Activity:
Once you reach the line that contains "camera: 30 degrees left, 5 degrees up", retype it and every line after it exactly, ending with the last line of the entries.
──────── Extracted data ────────
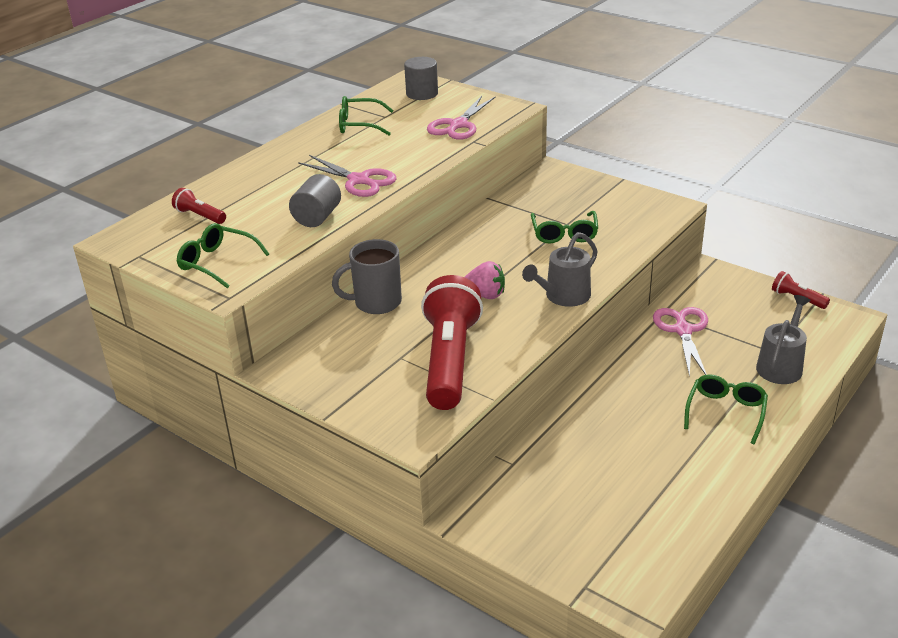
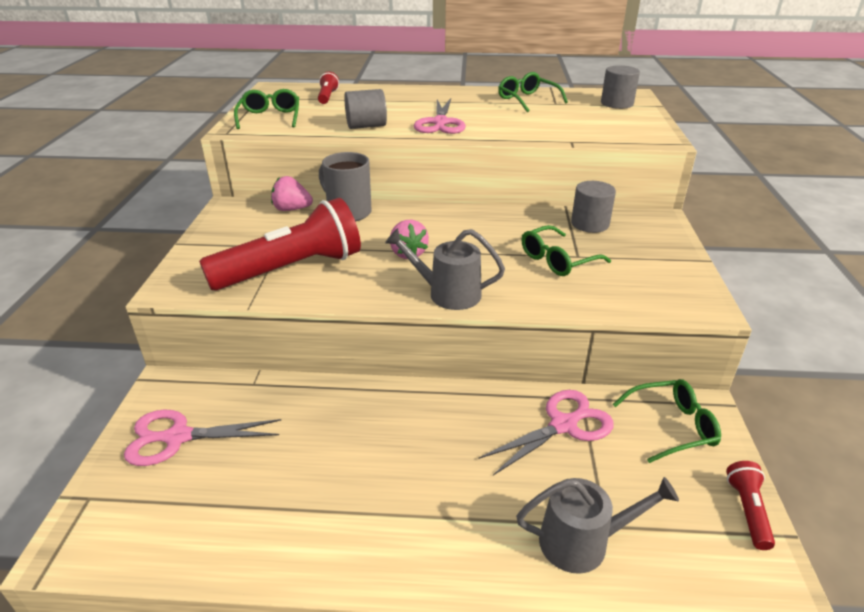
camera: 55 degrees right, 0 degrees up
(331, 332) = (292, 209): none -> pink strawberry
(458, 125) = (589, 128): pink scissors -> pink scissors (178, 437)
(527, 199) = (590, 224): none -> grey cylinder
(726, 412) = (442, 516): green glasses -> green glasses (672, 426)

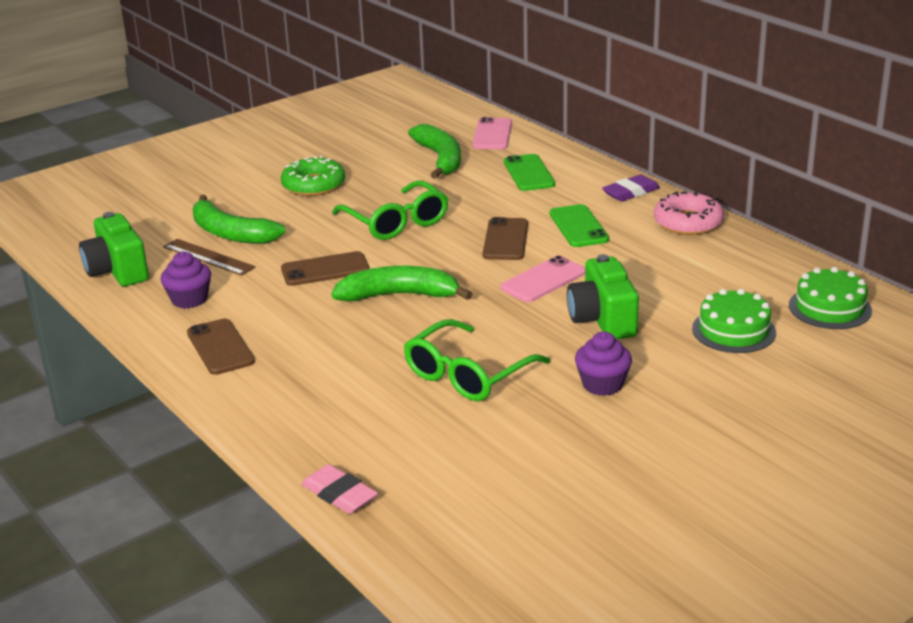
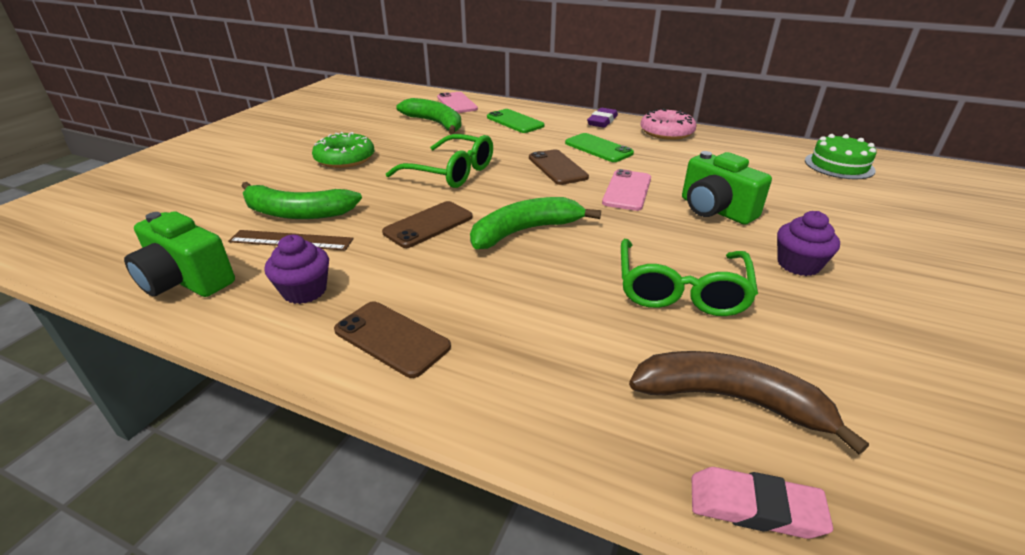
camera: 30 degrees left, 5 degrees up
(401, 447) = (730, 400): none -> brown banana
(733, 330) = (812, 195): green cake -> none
────────
Exercise solution:
camera: 30 degrees left, 5 degrees up
(401, 447) = (730, 400): none -> brown banana
(733, 330) = (812, 195): green cake -> none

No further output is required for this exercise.